— TASK OBJECTIVE —
When you restate the data, keep every word as it is and drop the images.

— DATA PROVIDED —

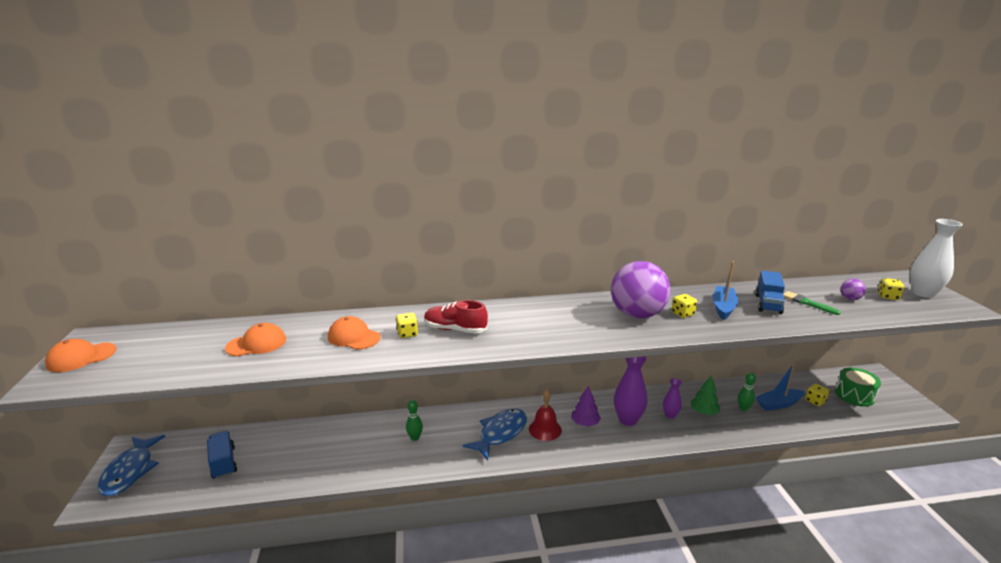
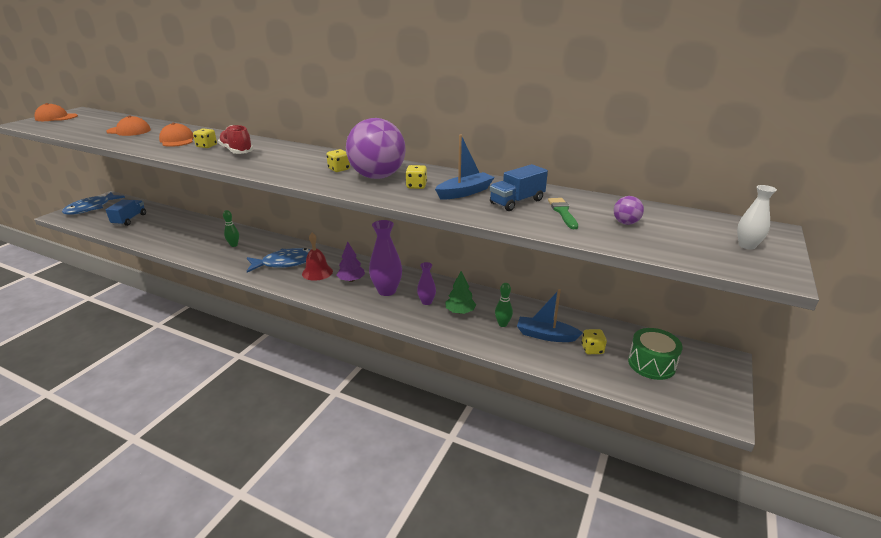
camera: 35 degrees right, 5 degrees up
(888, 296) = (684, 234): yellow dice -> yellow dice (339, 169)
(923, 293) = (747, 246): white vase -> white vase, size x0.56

— ANSWER FOR THIS EXERCISE —
camera: 35 degrees right, 5 degrees up
(888, 296) = (684, 234): yellow dice -> yellow dice (339, 169)
(923, 293) = (747, 246): white vase -> white vase, size x0.56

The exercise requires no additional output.